§ Material to process
————

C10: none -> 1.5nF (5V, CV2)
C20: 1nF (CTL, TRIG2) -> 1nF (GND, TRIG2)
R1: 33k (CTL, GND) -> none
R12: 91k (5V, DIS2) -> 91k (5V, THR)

————

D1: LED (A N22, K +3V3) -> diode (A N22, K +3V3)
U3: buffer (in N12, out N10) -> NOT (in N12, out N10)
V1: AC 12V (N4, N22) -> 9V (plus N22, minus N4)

————

§ Task directions
Your answer must consist solely of the lines above between the line holding "C10: none -> 1.5nF (5V, CV2)" and the line holding "R12: 91k (5V, DIS2) -> 91k (5V, THR)", inclusive, copied exactly.

§ Exercise output
C10: none -> 1.5nF (5V, CV2)
C20: 1nF (CTL, TRIG2) -> 1nF (GND, TRIG2)
R1: 33k (CTL, GND) -> none
R12: 91k (5V, DIS2) -> 91k (5V, THR)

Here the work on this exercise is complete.